INPUT DATA section start

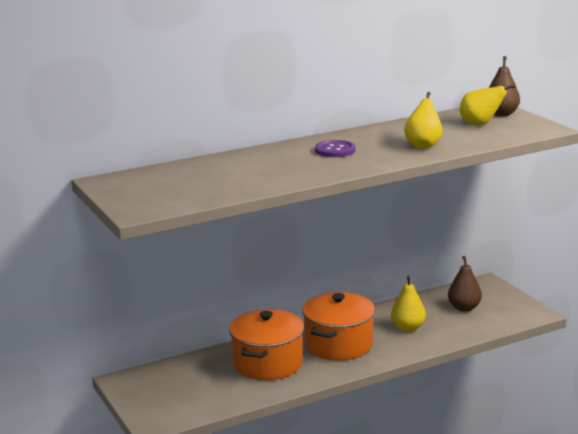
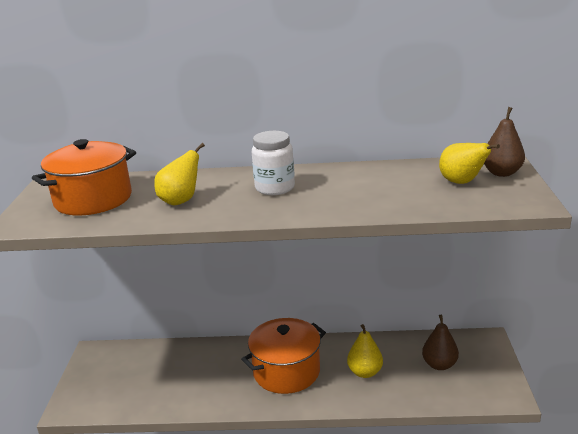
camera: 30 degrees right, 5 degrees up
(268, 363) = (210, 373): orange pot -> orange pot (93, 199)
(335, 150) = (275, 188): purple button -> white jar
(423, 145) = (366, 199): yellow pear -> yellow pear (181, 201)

INPUT DATA section end
INPUT DATA section start

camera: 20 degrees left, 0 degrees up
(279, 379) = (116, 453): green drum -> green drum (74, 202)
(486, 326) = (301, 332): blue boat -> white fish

INPUT DATA section end

Starting at the line that has "(279, 379) = (116, 453): green" in the records above, restate word for word every line until the one that has "(486, 326) = (301, 332): blue", and include that one as well.

(279, 379) = (116, 453): green drum -> green drum (74, 202)
(486, 326) = (301, 332): blue boat -> white fish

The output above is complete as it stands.